Task details - Word-for-word transcription needed. Include every entry below but no pictures.
-*-*-
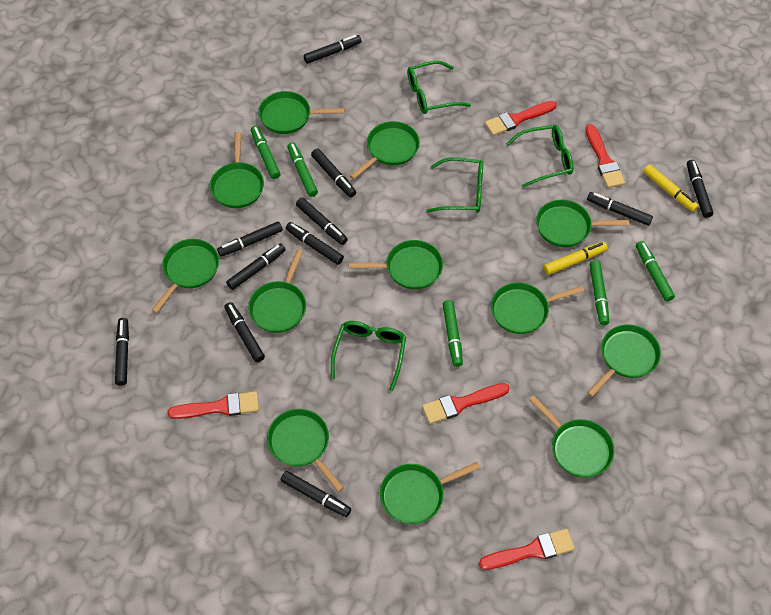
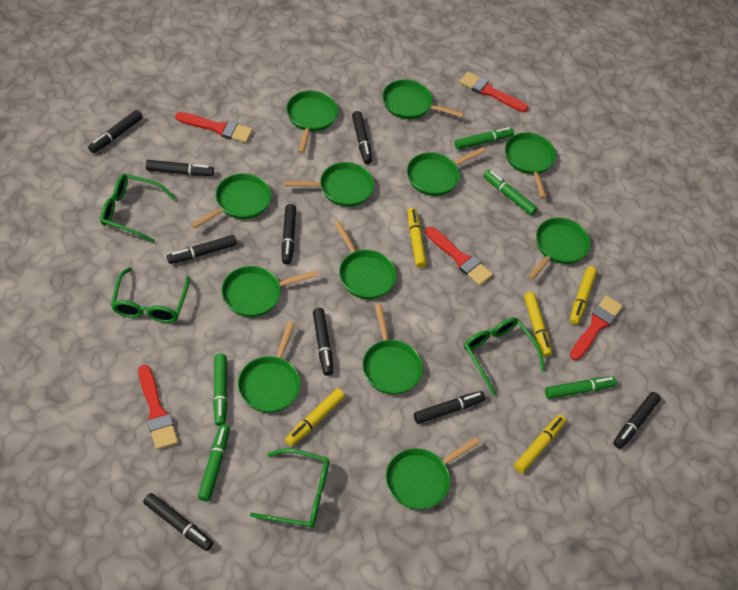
black marker: 11 -> 9
yellow marker: 2 -> 5

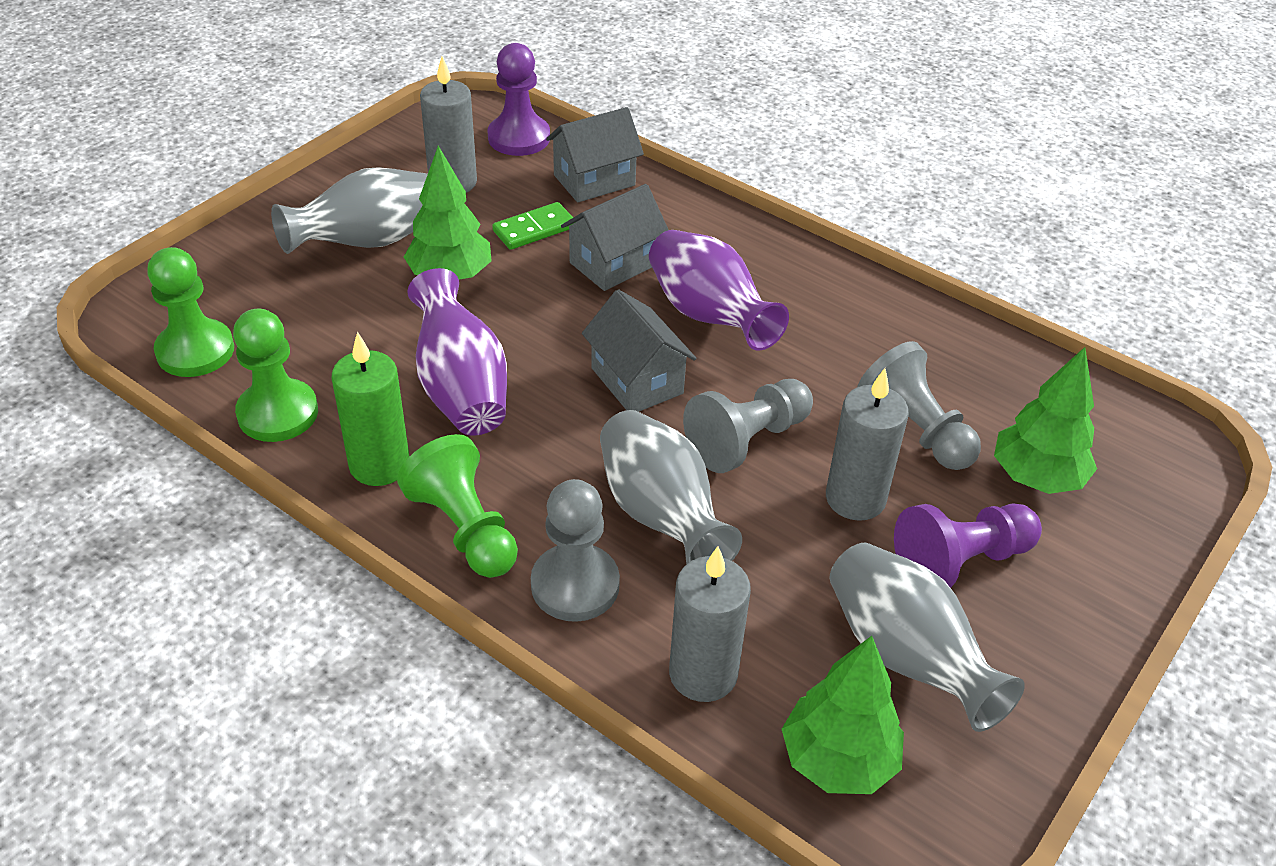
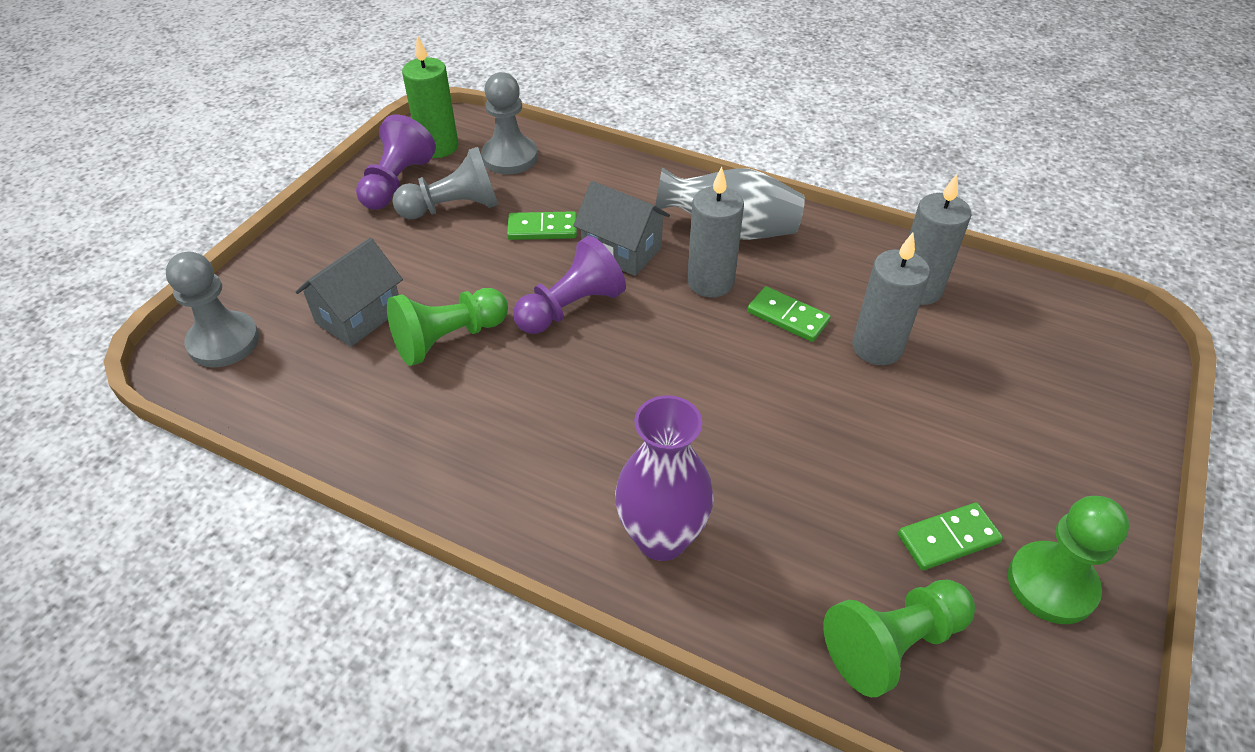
green domino: 1 -> 3
green tree: 3 -> 0
grey house: 3 -> 2
grey vase: 3 -> 1
purple vase: 2 -> 1

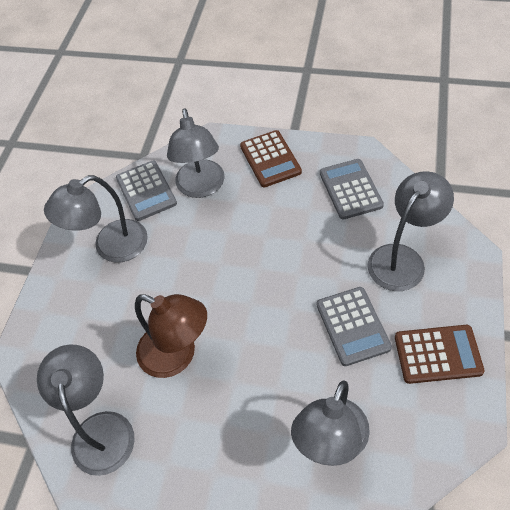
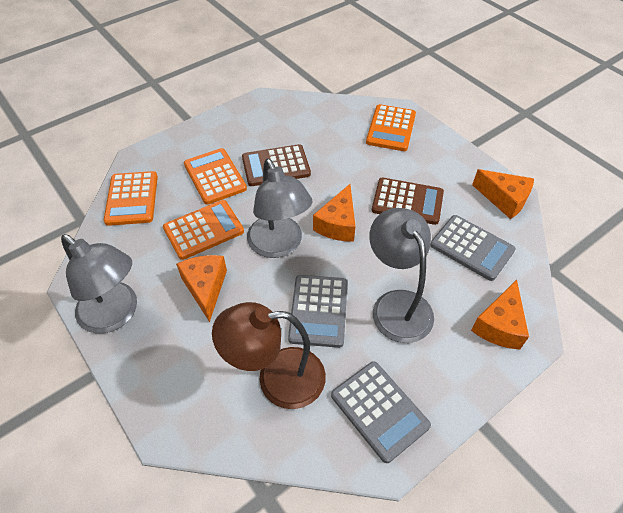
grey lamp: 5 -> 3
orange calculator: 0 -> 4
orange cheese: 0 -> 4

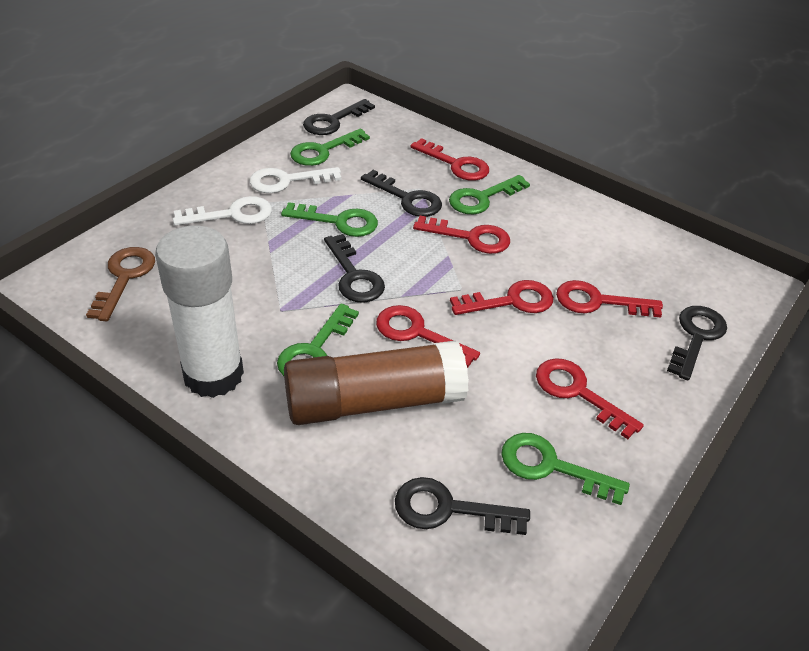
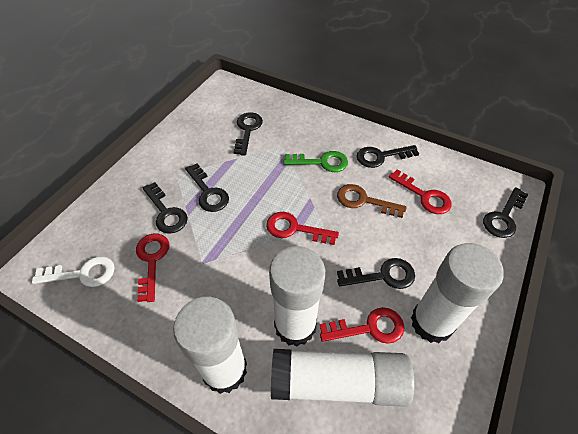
black key: 5 -> 6
brown glue stick: 1 -> 0
green key: 5 -> 1
red key: 6 -> 4
white glue stick: 1 -> 4
white key: 2 -> 1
-*-*-
Response -
black marker: 11 -> 9
yellow marker: 2 -> 5

green domino: 1 -> 3
green tree: 3 -> 0
grey house: 3 -> 2
grey vase: 3 -> 1
purple vase: 2 -> 1

grey lamp: 5 -> 3
orange calculator: 0 -> 4
orange cheese: 0 -> 4

black key: 5 -> 6
brown glue stick: 1 -> 0
green key: 5 -> 1
red key: 6 -> 4
white glue stick: 1 -> 4
white key: 2 -> 1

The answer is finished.